→ Work to be completed
What is wanted is the full listing, word for word, without its pictures.

** Opening Extracted records block **

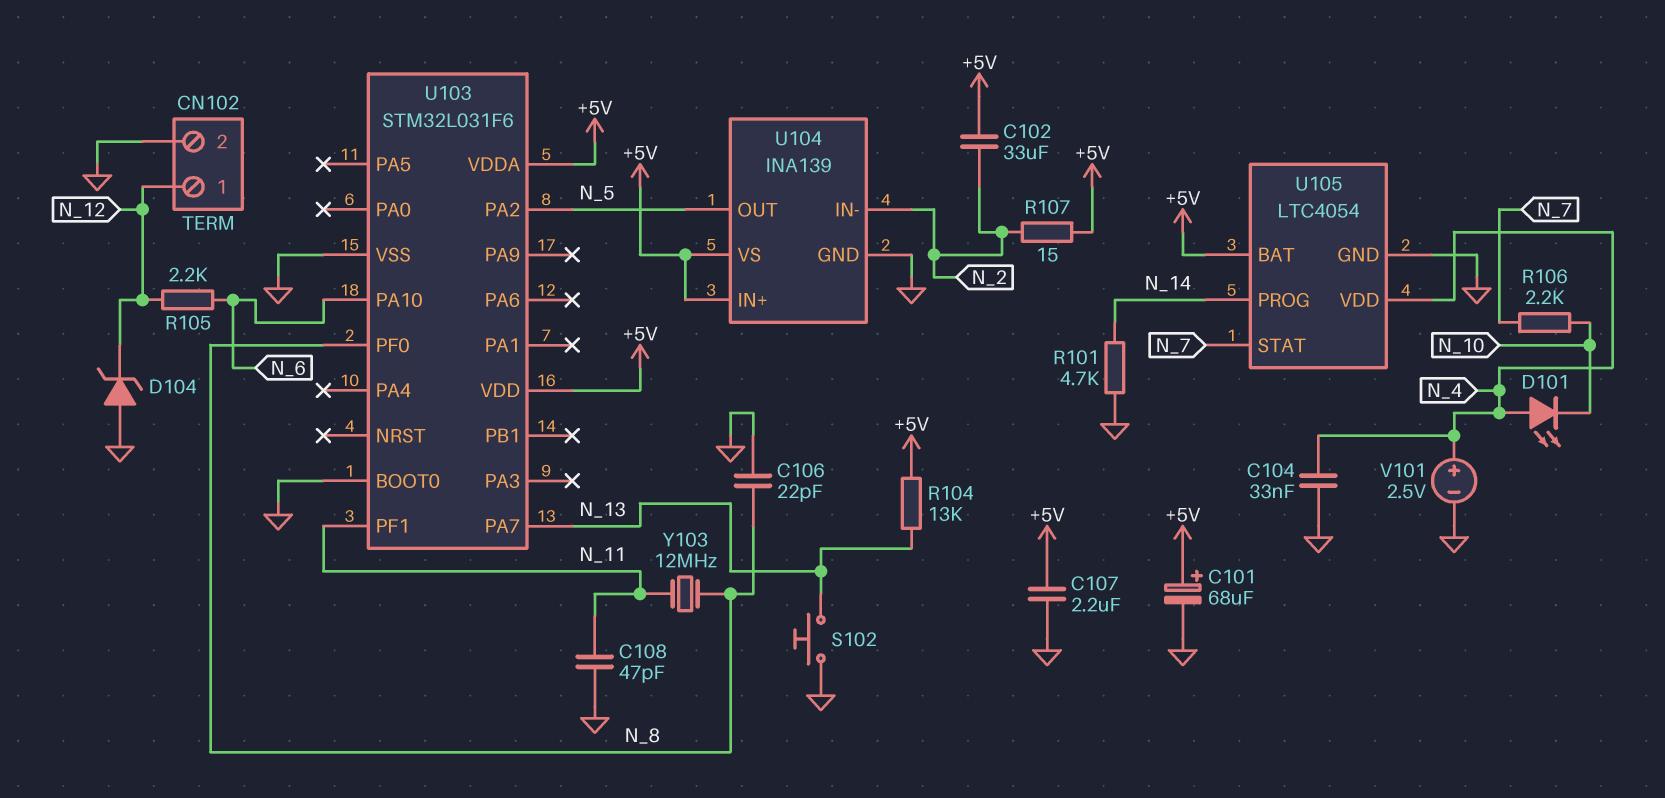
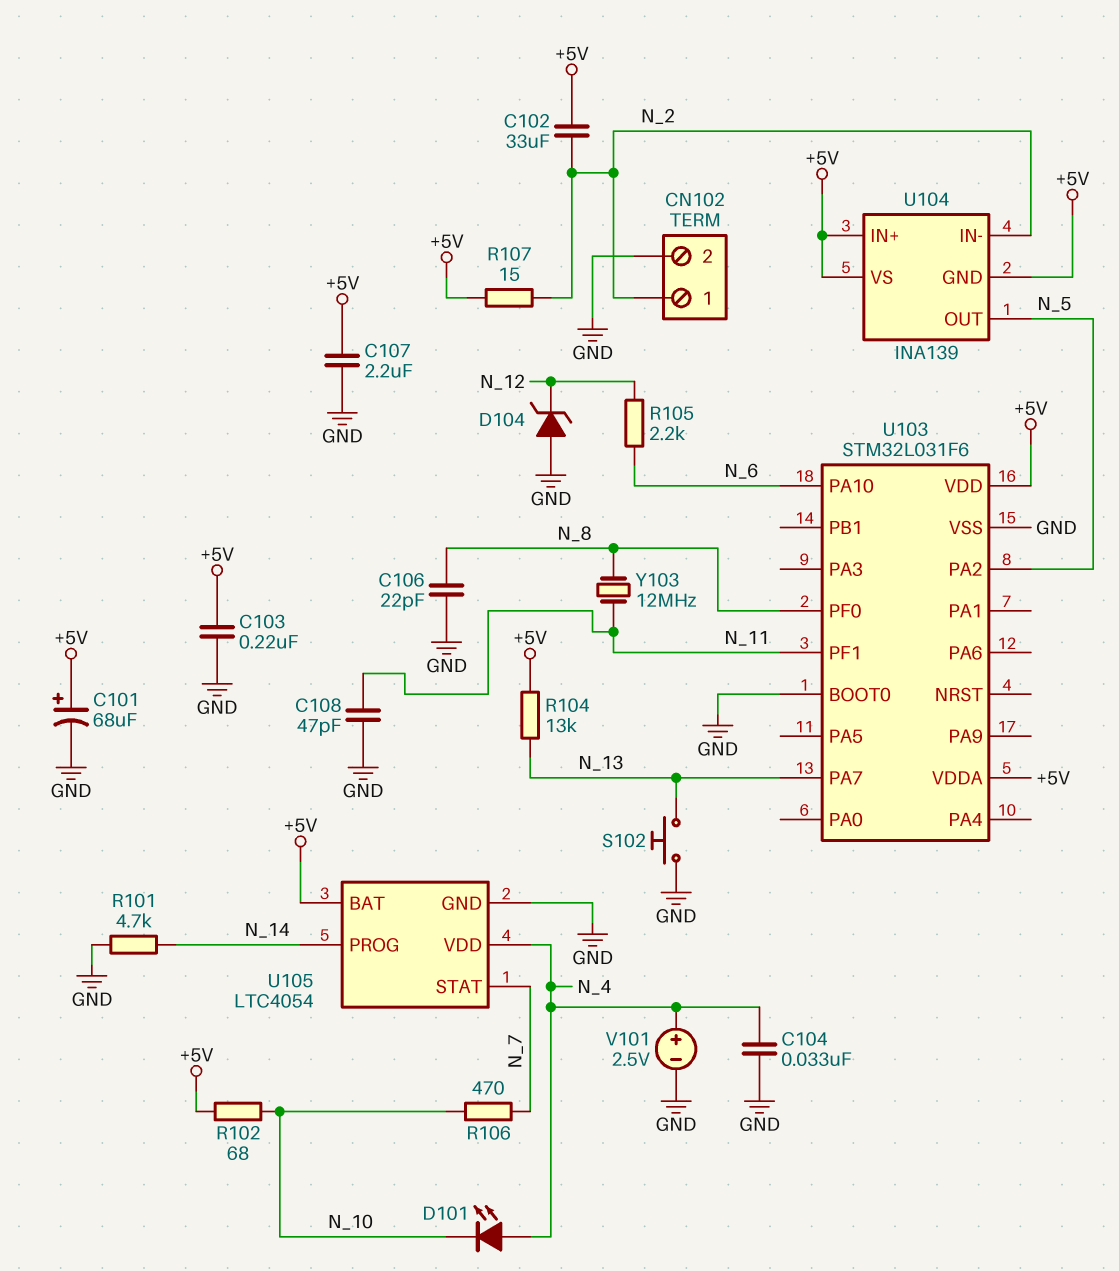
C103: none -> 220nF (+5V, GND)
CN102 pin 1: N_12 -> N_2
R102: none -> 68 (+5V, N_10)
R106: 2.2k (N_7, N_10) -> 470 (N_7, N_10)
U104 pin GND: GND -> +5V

** Closing Extracted records block **

→ Response area
C103: none -> 220nF (+5V, GND)
CN102 pin 1: N_12 -> N_2
R102: none -> 68 (+5V, N_10)
R106: 2.2k (N_7, N_10) -> 470 (N_7, N_10)
U104 pin GND: GND -> +5V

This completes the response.